#### Record extracts
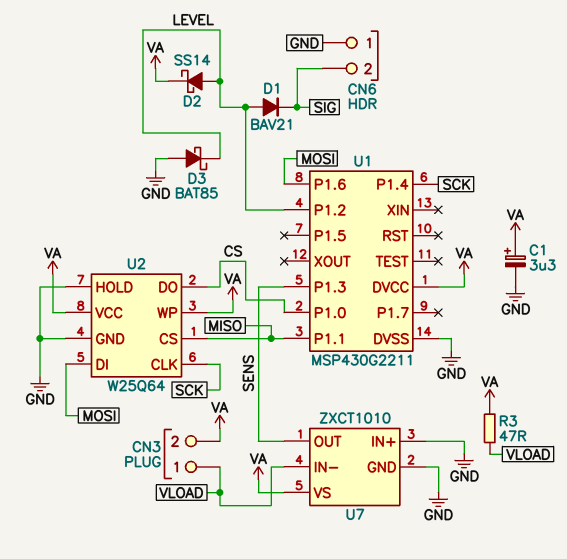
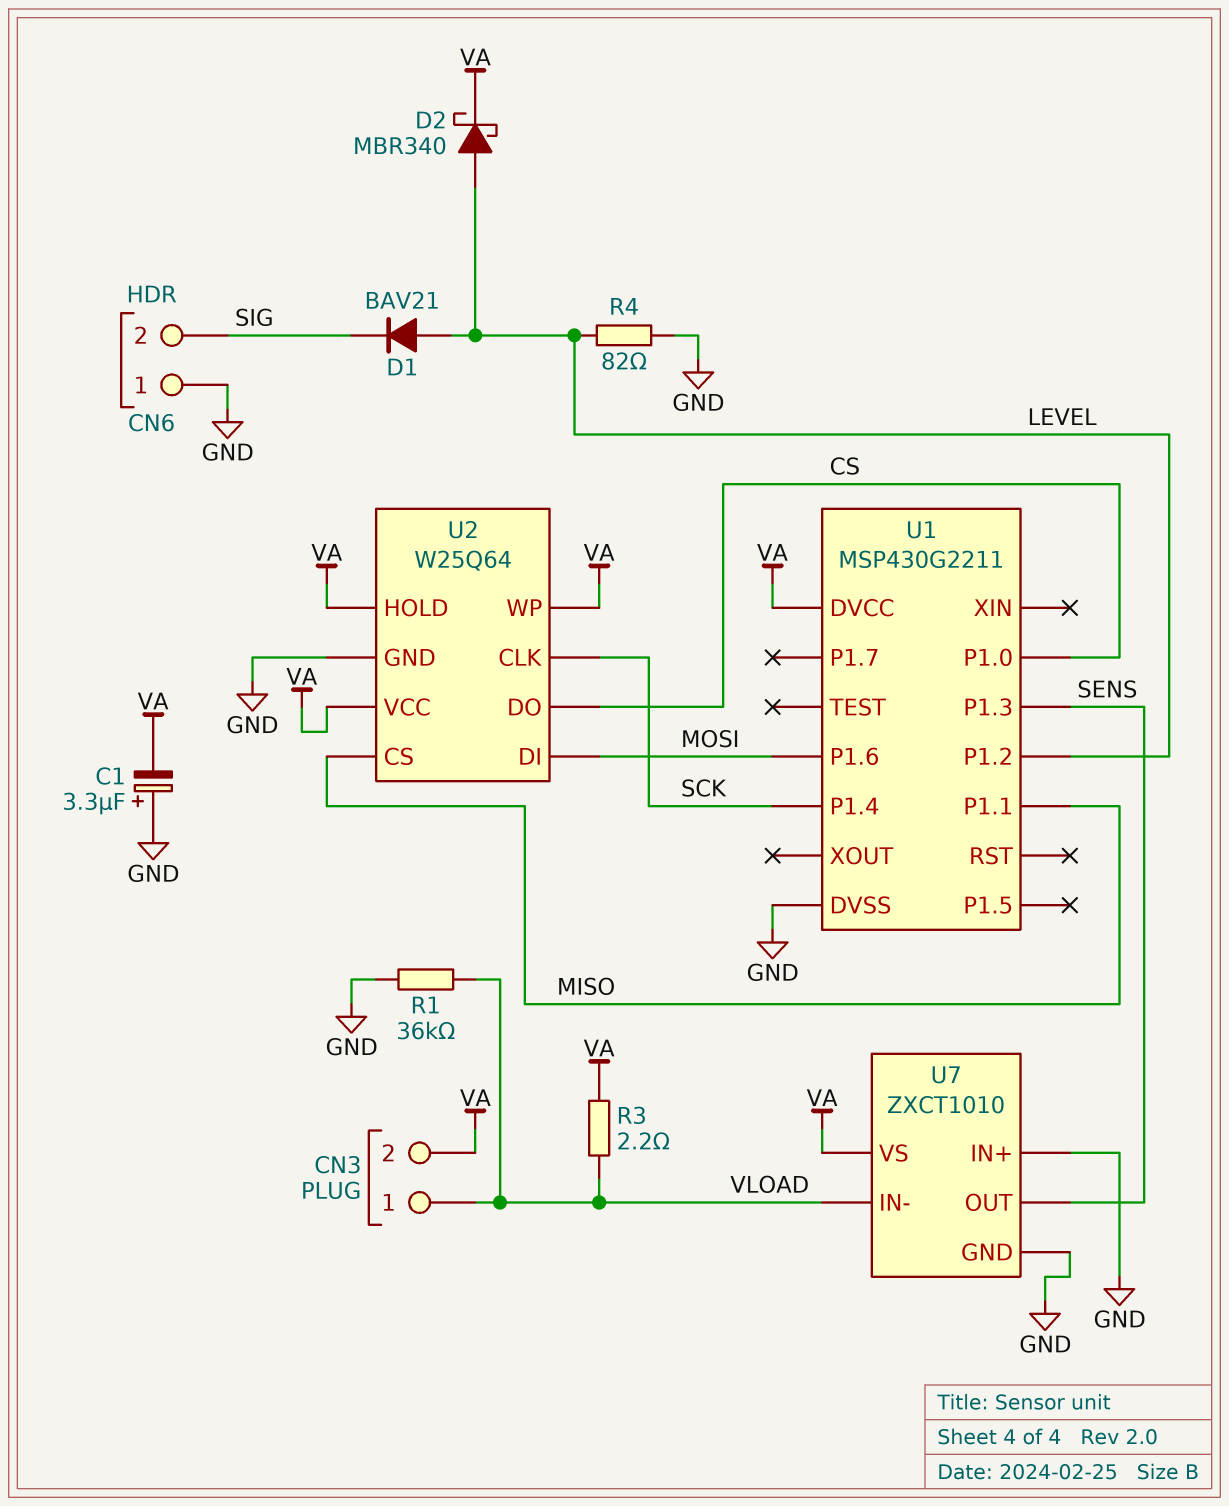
C1: 3.3uF (plus VA, minus GND) -> 3.3uF (plus GND, minus VA)
D2: schottky SS14 (A LEVEL, K VA) -> schottky MBR340 (A LEVEL, K VA)
D3: schottky BAT85 (A GND, K LEVEL) -> none
R1: none -> 36k (GND, VLOAD)
R3: 47 (VA, VLOAD) -> 2.2 (VA, VLOAD)
R4: none -> 82 (GND, LEVEL)
U2 pin HOLD: GND -> VA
########
● What to do:
Repeat the records above word for word, keeping no pictures in the copy.

● Reply:
C1: 3.3uF (plus VA, minus GND) -> 3.3uF (plus GND, minus VA)
D2: schottky SS14 (A LEVEL, K VA) -> schottky MBR340 (A LEVEL, K VA)
D3: schottky BAT85 (A GND, K LEVEL) -> none
R1: none -> 36k (GND, VLOAD)
R3: 47 (VA, VLOAD) -> 2.2 (VA, VLOAD)
R4: none -> 82 (GND, LEVEL)
U2 pin HOLD: GND -> VA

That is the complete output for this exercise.